> RECORDS FOR THIS EXERCISE
___
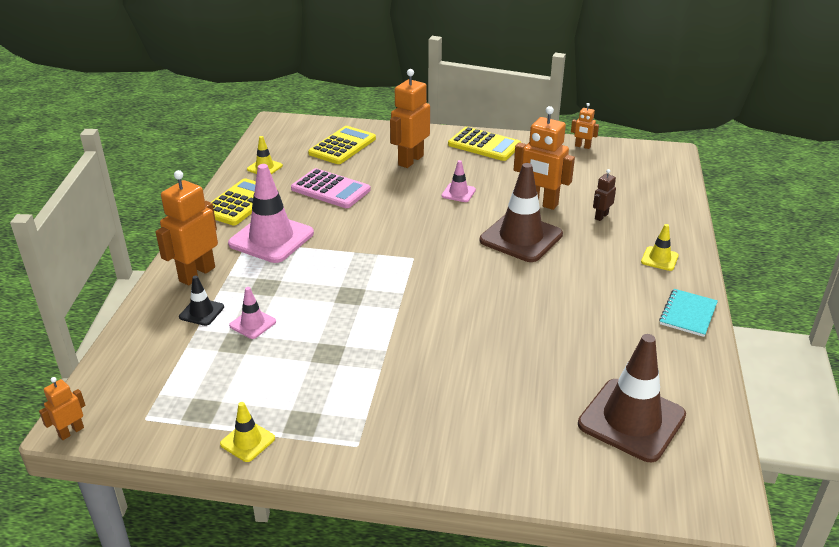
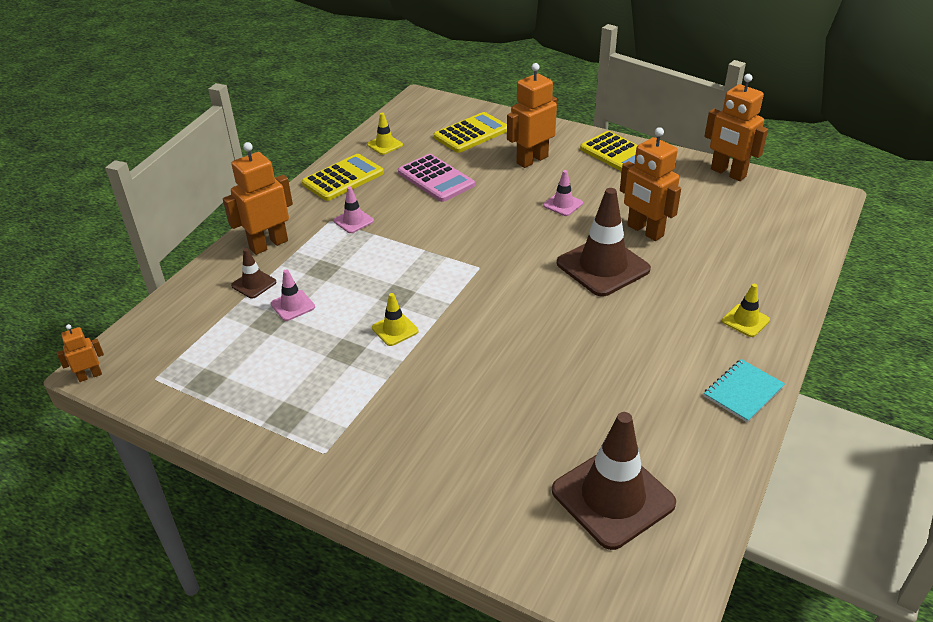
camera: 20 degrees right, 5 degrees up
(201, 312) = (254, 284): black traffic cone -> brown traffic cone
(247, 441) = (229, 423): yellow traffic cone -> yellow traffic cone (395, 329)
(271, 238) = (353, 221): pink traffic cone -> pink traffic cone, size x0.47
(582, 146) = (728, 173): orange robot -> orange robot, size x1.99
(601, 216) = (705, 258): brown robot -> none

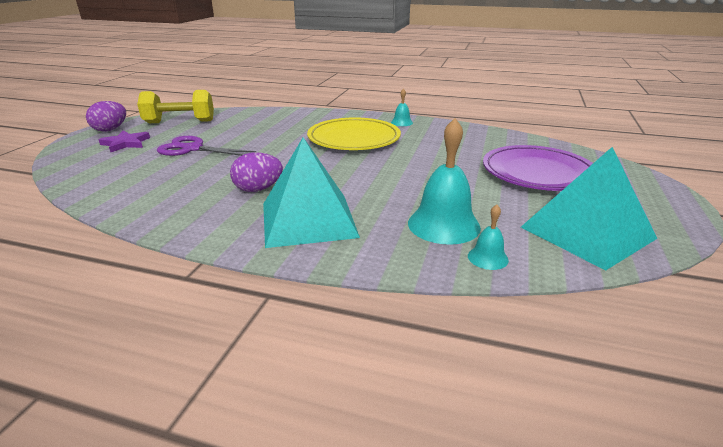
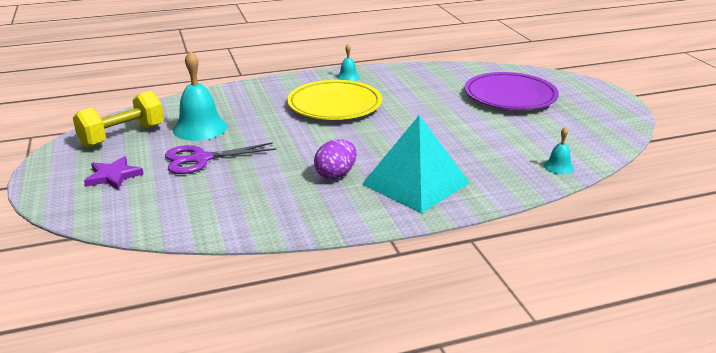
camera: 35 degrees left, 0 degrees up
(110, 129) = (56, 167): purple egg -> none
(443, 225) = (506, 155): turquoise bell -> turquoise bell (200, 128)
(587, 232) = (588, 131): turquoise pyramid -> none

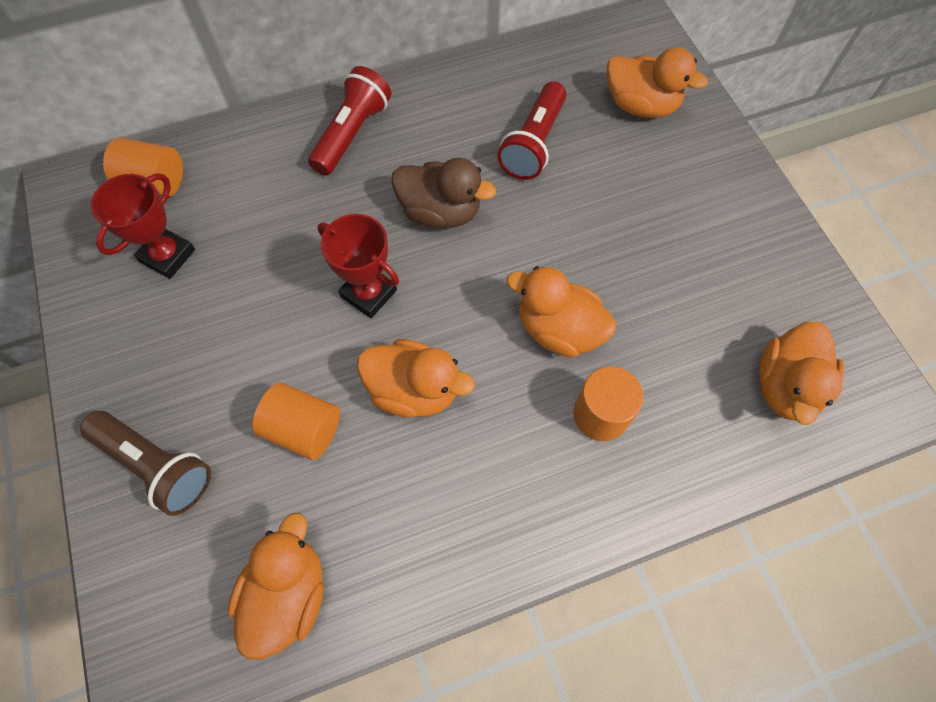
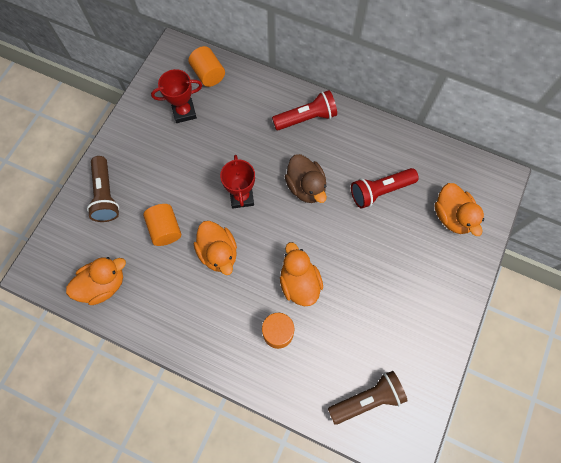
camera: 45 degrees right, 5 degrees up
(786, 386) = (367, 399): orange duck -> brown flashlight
___
> PROBLEM REQUIREMENTS
Output, exactly and only: the line containing "(110, 129) = (56, 167): purple egg -> none", the last line of the listing above, and every line in between. Leave the pictures out.

> TASK OUTPUT
(110, 129) = (56, 167): purple egg -> none
(443, 225) = (506, 155): turquoise bell -> turquoise bell (200, 128)
(587, 232) = (588, 131): turquoise pyramid -> none

camera: 45 degrees right, 5 degrees up
(786, 386) = (367, 399): orange duck -> brown flashlight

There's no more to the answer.